Records
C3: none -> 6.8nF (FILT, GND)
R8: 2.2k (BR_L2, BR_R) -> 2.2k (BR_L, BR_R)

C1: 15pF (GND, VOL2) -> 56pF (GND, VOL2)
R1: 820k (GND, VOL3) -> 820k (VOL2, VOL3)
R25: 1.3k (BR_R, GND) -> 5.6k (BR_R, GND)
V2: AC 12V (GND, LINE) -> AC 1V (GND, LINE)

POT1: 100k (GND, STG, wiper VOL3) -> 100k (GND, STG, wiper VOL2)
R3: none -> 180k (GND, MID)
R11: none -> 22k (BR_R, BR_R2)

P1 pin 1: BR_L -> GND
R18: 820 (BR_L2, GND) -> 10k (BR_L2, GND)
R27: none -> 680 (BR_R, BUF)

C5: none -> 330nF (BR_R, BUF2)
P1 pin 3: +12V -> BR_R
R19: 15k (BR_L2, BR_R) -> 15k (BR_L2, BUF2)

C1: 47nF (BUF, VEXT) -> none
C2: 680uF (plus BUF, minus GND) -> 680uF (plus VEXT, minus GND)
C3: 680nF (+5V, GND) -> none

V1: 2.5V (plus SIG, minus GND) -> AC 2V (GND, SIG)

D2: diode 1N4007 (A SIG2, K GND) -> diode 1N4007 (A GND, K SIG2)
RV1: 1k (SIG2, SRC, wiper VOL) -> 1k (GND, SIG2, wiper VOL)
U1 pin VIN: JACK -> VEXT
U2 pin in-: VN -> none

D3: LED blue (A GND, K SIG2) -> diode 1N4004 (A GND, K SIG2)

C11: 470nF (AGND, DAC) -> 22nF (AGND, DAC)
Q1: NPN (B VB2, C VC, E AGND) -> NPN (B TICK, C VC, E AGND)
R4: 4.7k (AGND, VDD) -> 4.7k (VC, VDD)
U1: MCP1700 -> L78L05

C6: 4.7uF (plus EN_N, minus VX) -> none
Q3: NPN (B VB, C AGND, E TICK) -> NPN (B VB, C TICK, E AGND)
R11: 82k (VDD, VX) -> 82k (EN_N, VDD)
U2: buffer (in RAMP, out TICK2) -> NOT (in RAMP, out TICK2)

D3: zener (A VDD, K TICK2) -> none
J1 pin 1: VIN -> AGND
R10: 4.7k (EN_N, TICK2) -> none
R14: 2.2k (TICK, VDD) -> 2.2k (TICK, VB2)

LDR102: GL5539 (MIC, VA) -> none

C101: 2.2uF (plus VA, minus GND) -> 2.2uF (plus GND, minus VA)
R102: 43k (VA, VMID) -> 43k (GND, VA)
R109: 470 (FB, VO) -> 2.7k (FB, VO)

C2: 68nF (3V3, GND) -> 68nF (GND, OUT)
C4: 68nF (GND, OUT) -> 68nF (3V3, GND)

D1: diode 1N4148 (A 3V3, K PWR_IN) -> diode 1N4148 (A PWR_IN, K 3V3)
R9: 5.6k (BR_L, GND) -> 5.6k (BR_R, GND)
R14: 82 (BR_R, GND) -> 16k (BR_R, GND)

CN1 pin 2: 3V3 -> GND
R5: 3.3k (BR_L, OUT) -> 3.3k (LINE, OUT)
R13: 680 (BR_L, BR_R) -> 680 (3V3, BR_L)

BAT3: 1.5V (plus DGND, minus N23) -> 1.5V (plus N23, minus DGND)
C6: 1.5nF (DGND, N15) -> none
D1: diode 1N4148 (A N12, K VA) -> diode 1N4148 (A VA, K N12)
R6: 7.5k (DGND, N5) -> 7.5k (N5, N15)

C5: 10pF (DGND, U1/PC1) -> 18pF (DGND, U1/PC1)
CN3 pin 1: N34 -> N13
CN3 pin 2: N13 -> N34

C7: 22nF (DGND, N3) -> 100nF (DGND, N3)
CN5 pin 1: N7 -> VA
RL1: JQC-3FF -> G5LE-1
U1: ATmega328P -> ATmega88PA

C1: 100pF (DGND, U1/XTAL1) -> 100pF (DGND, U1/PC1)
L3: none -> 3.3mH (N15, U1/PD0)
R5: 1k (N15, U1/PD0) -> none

What is needed
Repeat the records above line by line, from the first line through the line that contains "U2: buffer (in".

Exercise solution
C3: none -> 6.8nF (FILT, GND)
R8: 2.2k (BR_L2, BR_R) -> 2.2k (BR_L, BR_R)

C1: 15pF (GND, VOL2) -> 56pF (GND, VOL2)
R1: 820k (GND, VOL3) -> 820k (VOL2, VOL3)
R25: 1.3k (BR_R, GND) -> 5.6k (BR_R, GND)
V2: AC 12V (GND, LINE) -> AC 1V (GND, LINE)

POT1: 100k (GND, STG, wiper VOL3) -> 100k (GND, STG, wiper VOL2)
R3: none -> 180k (GND, MID)
R11: none -> 22k (BR_R, BR_R2)

P1 pin 1: BR_L -> GND
R18: 820 (BR_L2, GND) -> 10k (BR_L2, GND)
R27: none -> 680 (BR_R, BUF)

C5: none -> 330nF (BR_R, BUF2)
P1 pin 3: +12V -> BR_R
R19: 15k (BR_L2, BR_R) -> 15k (BR_L2, BUF2)

C1: 47nF (BUF, VEXT) -> none
C2: 680uF (plus BUF, minus GND) -> 680uF (plus VEXT, minus GND)
C3: 680nF (+5V, GND) -> none

V1: 2.5V (plus SIG, minus GND) -> AC 2V (GND, SIG)

D2: diode 1N4007 (A SIG2, K GND) -> diode 1N4007 (A GND, K SIG2)
RV1: 1k (SIG2, SRC, wiper VOL) -> 1k (GND, SIG2, wiper VOL)
U1 pin VIN: JACK -> VEXT
U2 pin in-: VN -> none

D3: LED blue (A GND, K SIG2) -> diode 1N4004 (A GND, K SIG2)

C11: 470nF (AGND, DAC) -> 22nF (AGND, DAC)
Q1: NPN (B VB2, C VC, E AGND) -> NPN (B TICK, C VC, E AGND)
R4: 4.7k (AGND, VDD) -> 4.7k (VC, VDD)
U1: MCP1700 -> L78L05

C6: 4.7uF (plus EN_N, minus VX) -> none
Q3: NPN (B VB, C AGND, E TICK) -> NPN (B VB, C TICK, E AGND)
R11: 82k (VDD, VX) -> 82k (EN_N, VDD)
U2: buffer (in RAMP, out TICK2) -> NOT (in RAMP, out TICK2)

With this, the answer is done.